What the exercise asks:
Copy out every line of the records below word for word, leaving out the pictures.

* * * *

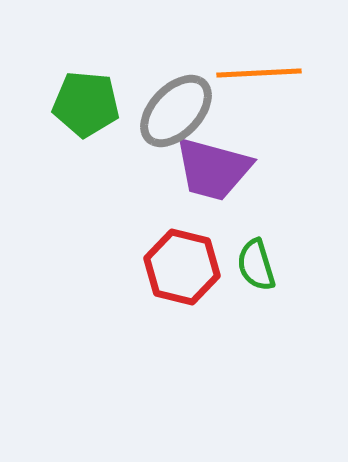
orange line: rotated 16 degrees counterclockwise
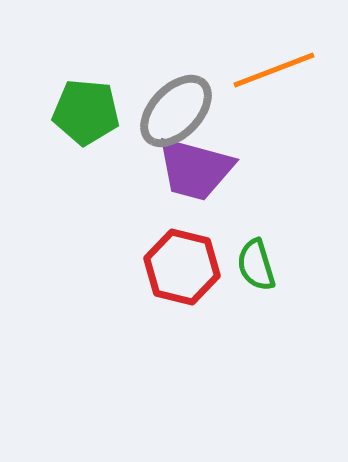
orange line: moved 15 px right, 3 px up; rotated 18 degrees counterclockwise
green pentagon: moved 8 px down
purple trapezoid: moved 18 px left
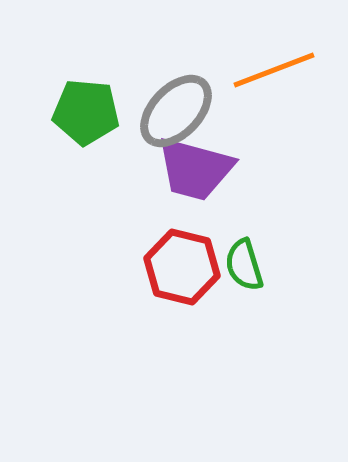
green semicircle: moved 12 px left
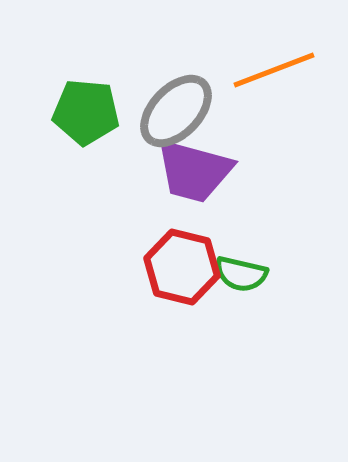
purple trapezoid: moved 1 px left, 2 px down
green semicircle: moved 3 px left, 9 px down; rotated 60 degrees counterclockwise
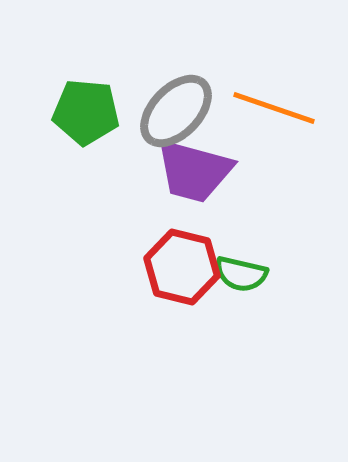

* * * *

Problem solution:
orange line: rotated 16 degrees counterclockwise
orange line: moved 15 px right, 3 px up; rotated 18 degrees counterclockwise
green pentagon: moved 8 px down
purple trapezoid: moved 18 px left
green semicircle: moved 12 px left
purple trapezoid: moved 1 px left, 2 px down
green semicircle: moved 3 px left, 9 px down; rotated 60 degrees counterclockwise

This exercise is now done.